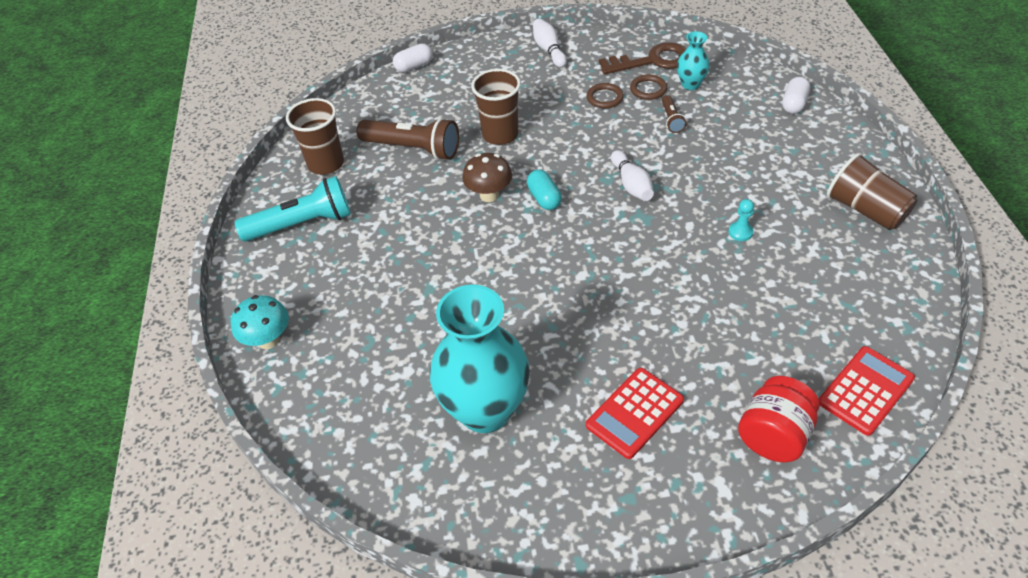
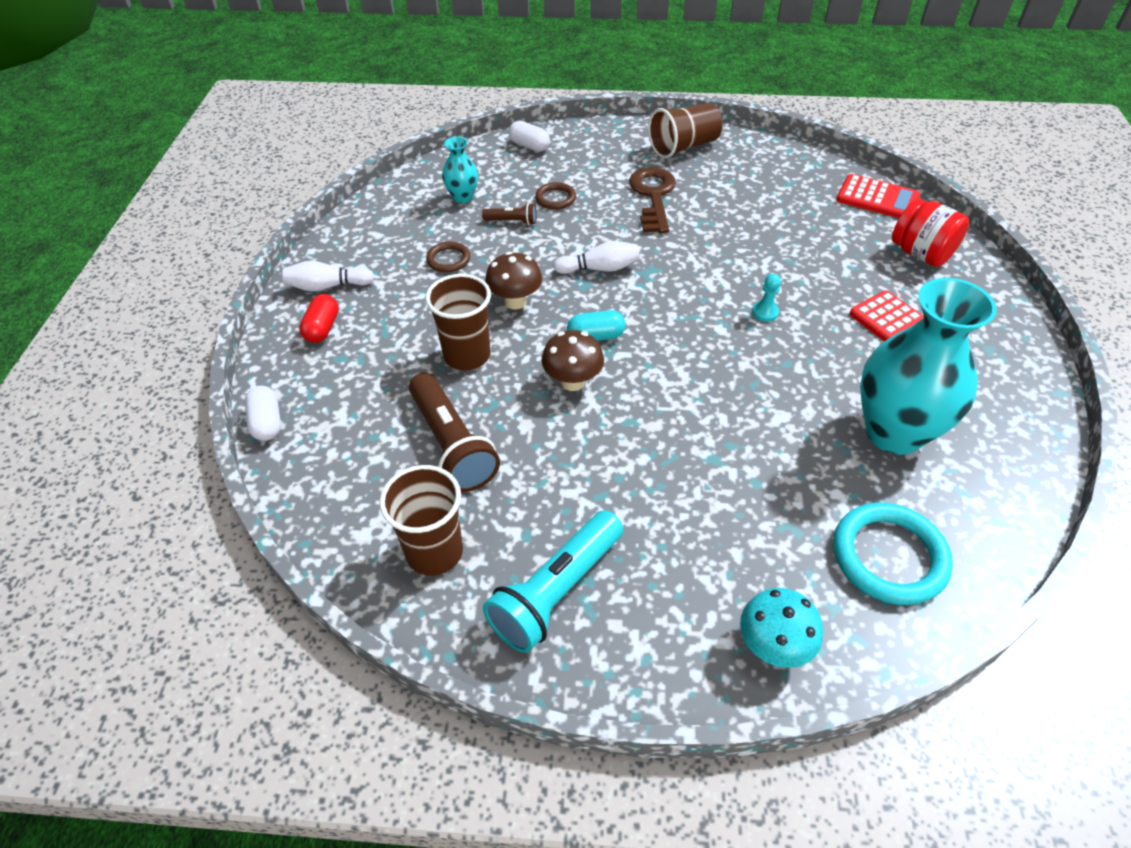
camera: 80 degrees left, 0 degrees up
(302, 224) = (556, 591): turquoise flashlight -> turquoise flashlight turned 135 degrees counterclockwise
(350, 407) = (889, 556): none -> turquoise ring
(413, 149) = (452, 445): brown flashlight -> brown flashlight turned 120 degrees clockwise
(505, 61) = (322, 328): none -> red capsule
(569, 145) = (515, 302): none -> brown mushroom
(648, 89) = (453, 226): brown ring -> brown ring (555, 198)
(652, 61) = (406, 213): brown key -> brown key (653, 196)
(740, 232) = (690, 216): turquoise pawn -> turquoise pawn (765, 312)
(865, 390) = (877, 198): red calculator -> red calculator turned 150 degrees clockwise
---+---
Task requirements. No line should appear in the answer except those from the one containing "(505, 61) = (322, 328): none -> red capsule" through the last line of the listing, each retyped exactly.

Response for this exercise.
(505, 61) = (322, 328): none -> red capsule
(569, 145) = (515, 302): none -> brown mushroom
(648, 89) = (453, 226): brown ring -> brown ring (555, 198)
(652, 61) = (406, 213): brown key -> brown key (653, 196)
(740, 232) = (690, 216): turquoise pawn -> turquoise pawn (765, 312)
(865, 390) = (877, 198): red calculator -> red calculator turned 150 degrees clockwise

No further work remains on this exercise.